(Image sequences with shape edits)

========================================================================

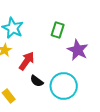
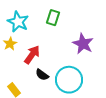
green rectangle: (58, 30) -> (53, 18), moved

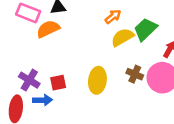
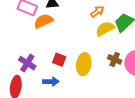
red square: (58, 83) -> (59, 60), moved, turned 32
blue arrow: (43, 100) -> (51, 82), moved

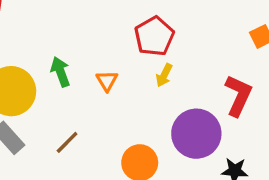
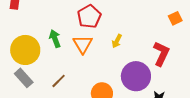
red pentagon: (154, 36) -> (89, 17), moved
orange triangle: (107, 81) -> (83, 44), size x1.5

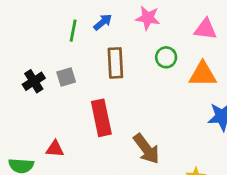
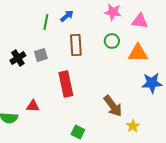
pink star: (148, 18) -> (113, 12), moved
brown arrow: (146, 149) -> (113, 106), moved

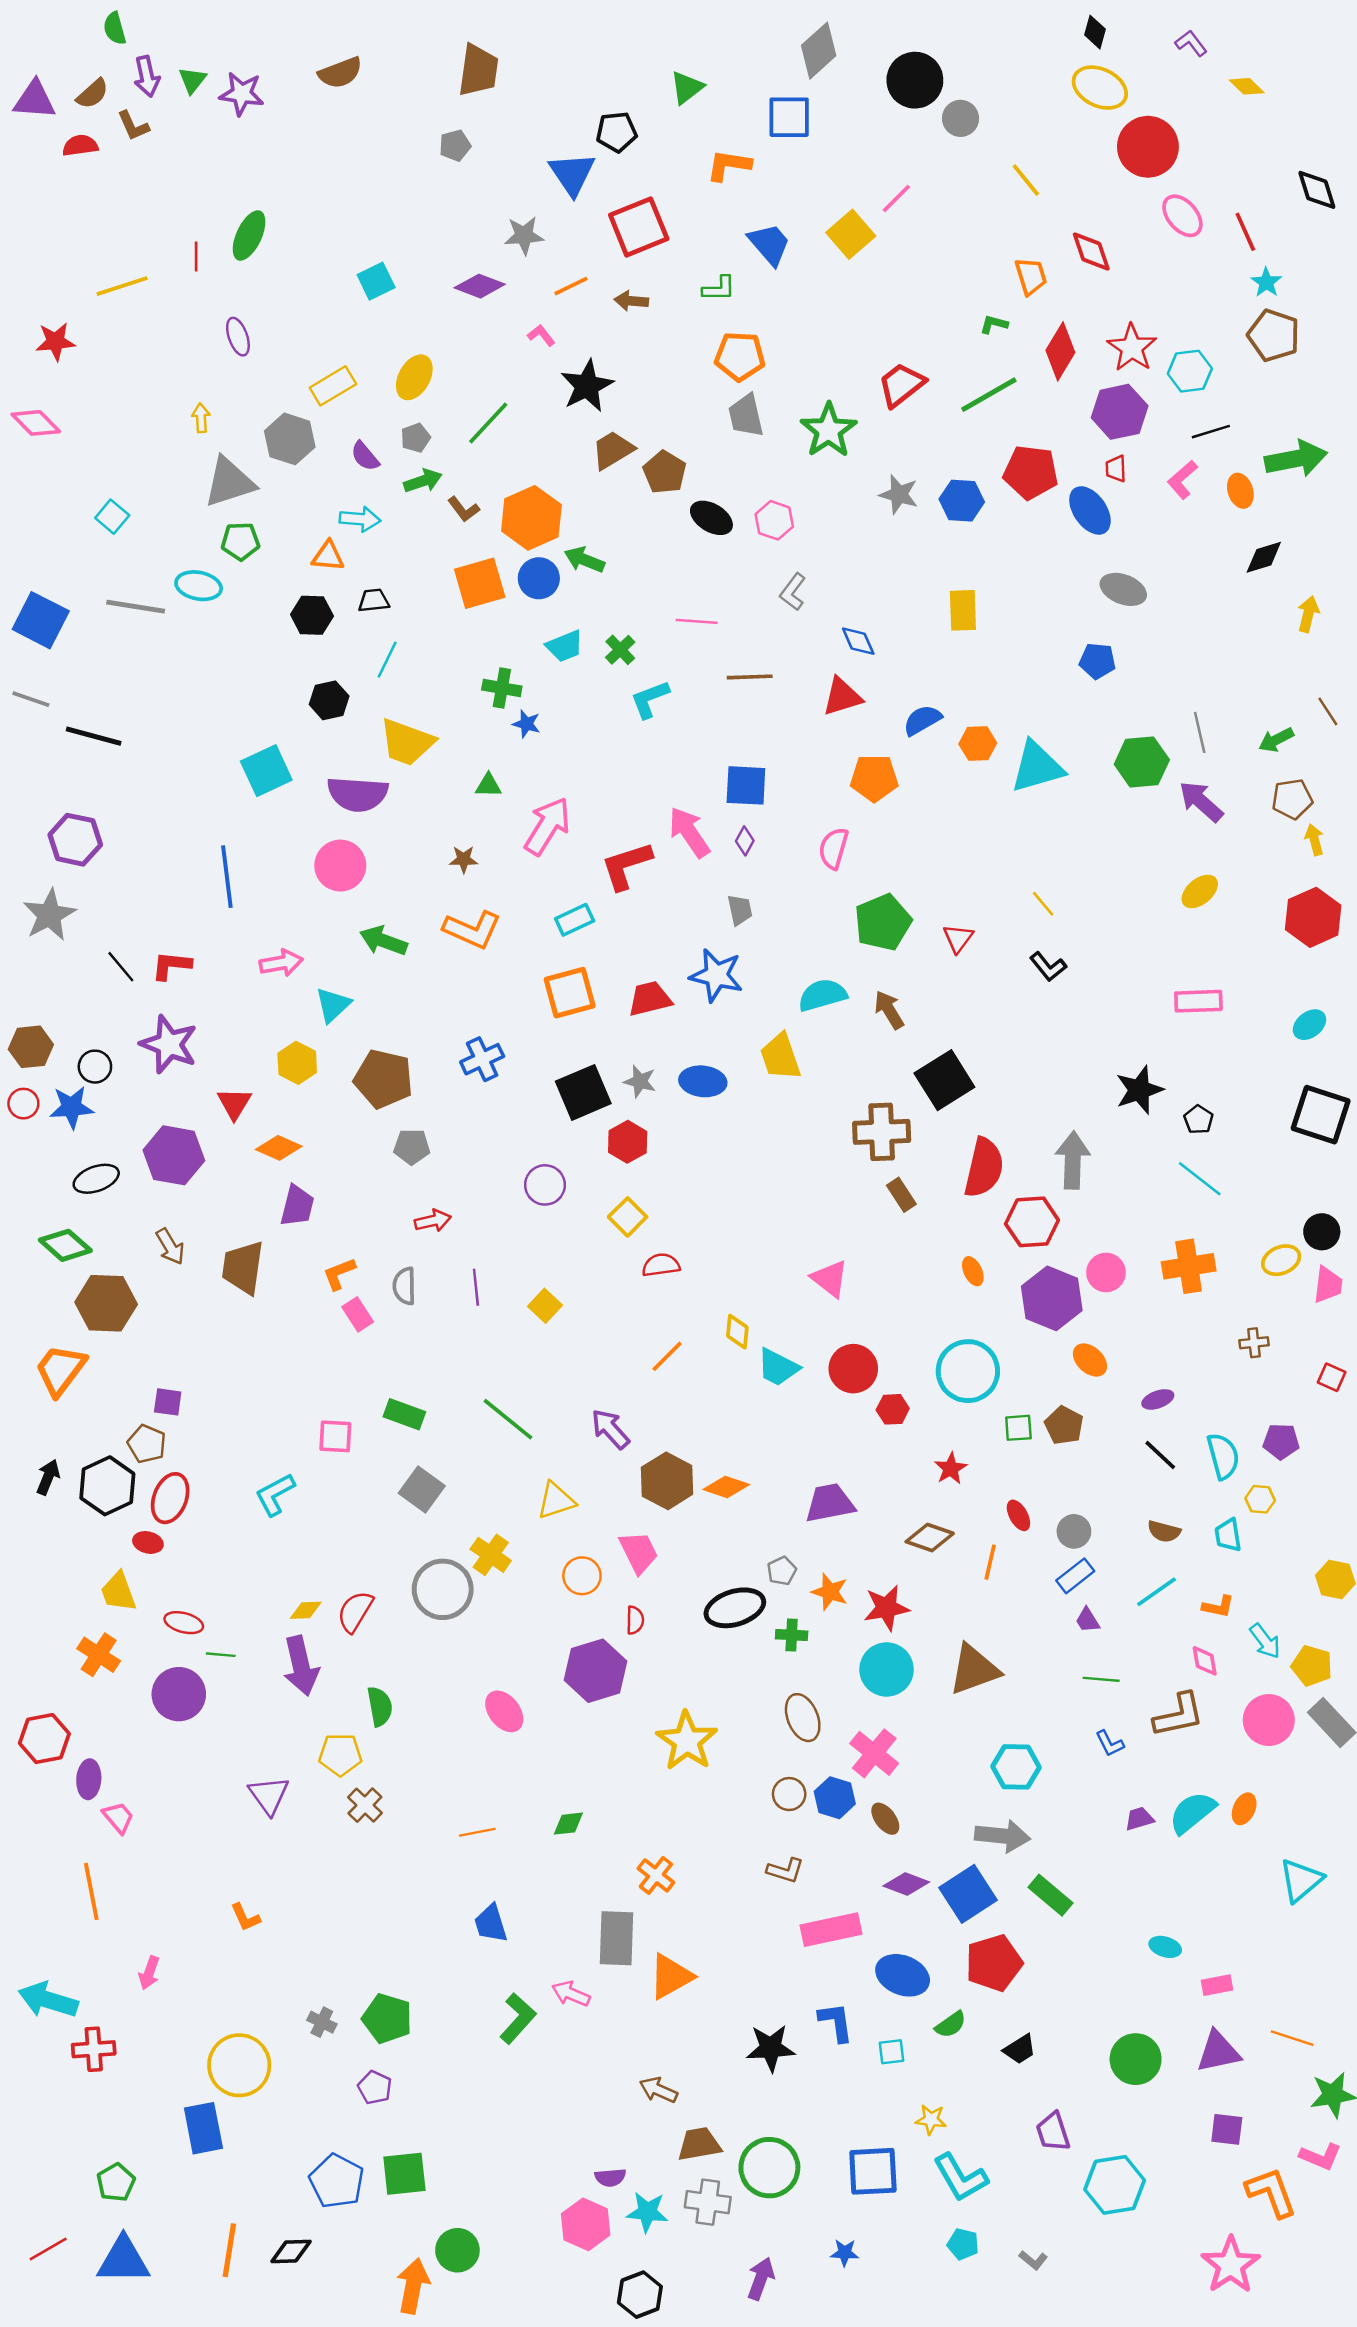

========================================================================

### WHAT IS REQUIRED
Produce an exact copy of the lines from the line containing "orange triangle: (107, 81)" through the last line of the records, with no pictures and no other text.

### FINAL ANSWER
orange triangle: (107, 81) -> (83, 44), size x1.5

pink star: (148, 18) -> (113, 12), moved
brown arrow: (146, 149) -> (113, 106), moved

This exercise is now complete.